The data ::
########################################

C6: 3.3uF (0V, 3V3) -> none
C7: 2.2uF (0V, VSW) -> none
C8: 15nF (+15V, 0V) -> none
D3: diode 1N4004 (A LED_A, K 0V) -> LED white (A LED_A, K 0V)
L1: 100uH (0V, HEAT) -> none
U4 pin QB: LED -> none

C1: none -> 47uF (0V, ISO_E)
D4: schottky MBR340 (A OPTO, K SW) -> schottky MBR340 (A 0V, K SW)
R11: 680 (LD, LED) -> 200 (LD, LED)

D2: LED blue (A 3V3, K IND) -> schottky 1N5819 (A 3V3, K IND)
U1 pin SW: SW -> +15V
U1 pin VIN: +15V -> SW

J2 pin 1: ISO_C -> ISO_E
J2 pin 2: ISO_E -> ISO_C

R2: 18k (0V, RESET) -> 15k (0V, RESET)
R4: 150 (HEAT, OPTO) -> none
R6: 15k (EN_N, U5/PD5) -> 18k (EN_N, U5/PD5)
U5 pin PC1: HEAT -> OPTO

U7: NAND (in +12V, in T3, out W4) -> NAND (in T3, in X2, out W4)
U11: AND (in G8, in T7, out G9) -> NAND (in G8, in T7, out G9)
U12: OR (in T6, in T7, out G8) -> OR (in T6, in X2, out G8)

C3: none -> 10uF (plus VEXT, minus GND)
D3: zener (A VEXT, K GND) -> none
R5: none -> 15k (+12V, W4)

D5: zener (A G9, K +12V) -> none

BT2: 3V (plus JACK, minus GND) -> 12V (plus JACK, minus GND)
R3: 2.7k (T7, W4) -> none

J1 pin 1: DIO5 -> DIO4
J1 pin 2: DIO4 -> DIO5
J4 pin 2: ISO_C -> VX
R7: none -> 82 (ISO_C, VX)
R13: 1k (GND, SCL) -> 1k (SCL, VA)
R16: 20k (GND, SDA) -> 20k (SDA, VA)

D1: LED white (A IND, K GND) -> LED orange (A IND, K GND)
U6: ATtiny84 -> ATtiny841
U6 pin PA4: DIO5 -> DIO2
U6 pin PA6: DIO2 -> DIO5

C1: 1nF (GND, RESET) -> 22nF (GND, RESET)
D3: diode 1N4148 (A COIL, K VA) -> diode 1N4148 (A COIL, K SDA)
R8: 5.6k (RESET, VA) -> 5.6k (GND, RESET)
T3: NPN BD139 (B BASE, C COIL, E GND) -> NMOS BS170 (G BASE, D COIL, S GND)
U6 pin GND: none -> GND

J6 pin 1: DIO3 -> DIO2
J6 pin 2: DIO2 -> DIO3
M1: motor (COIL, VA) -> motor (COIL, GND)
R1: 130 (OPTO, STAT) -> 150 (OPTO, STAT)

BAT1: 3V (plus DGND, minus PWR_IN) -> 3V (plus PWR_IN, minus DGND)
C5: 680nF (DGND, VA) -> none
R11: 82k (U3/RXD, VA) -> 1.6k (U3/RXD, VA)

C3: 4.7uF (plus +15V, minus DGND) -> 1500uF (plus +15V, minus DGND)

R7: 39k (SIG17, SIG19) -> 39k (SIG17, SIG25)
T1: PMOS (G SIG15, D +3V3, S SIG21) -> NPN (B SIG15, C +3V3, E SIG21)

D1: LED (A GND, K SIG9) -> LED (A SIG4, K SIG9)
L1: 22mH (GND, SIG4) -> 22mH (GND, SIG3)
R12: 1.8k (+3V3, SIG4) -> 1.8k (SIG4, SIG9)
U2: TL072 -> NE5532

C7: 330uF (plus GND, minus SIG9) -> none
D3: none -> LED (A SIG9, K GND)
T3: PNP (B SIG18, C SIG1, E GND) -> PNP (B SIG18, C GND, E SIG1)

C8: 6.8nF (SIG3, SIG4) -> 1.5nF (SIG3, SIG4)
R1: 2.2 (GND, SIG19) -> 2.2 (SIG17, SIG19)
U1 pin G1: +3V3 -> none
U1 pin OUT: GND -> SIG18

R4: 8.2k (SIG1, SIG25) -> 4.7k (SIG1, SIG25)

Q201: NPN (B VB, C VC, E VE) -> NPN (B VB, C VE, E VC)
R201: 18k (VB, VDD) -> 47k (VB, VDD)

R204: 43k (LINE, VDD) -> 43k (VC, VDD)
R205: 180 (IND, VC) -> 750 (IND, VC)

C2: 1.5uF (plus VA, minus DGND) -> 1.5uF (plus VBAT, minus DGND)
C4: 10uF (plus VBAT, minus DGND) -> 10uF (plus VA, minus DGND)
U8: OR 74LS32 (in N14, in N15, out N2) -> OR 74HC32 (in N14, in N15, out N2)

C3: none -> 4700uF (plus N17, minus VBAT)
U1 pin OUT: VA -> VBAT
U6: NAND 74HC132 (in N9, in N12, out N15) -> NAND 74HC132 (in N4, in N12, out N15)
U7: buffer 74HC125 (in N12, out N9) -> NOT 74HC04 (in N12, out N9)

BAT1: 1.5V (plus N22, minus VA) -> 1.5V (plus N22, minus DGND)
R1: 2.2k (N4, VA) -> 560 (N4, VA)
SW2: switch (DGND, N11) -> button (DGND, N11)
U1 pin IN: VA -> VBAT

########################################

Only the lines from the start of the material through the line bearing "D4: schottky MBR340" are needed, restated exactly, with both end lines included.

C6: 3.3uF (0V, 3V3) -> none
C7: 2.2uF (0V, VSW) -> none
C8: 15nF (+15V, 0V) -> none
D3: diode 1N4004 (A LED_A, K 0V) -> LED white (A LED_A, K 0V)
L1: 100uH (0V, HEAT) -> none
U4 pin QB: LED -> none

C1: none -> 47uF (0V, ISO_E)
D4: schottky MBR340 (A OPTO, K SW) -> schottky MBR340 (A 0V, K SW)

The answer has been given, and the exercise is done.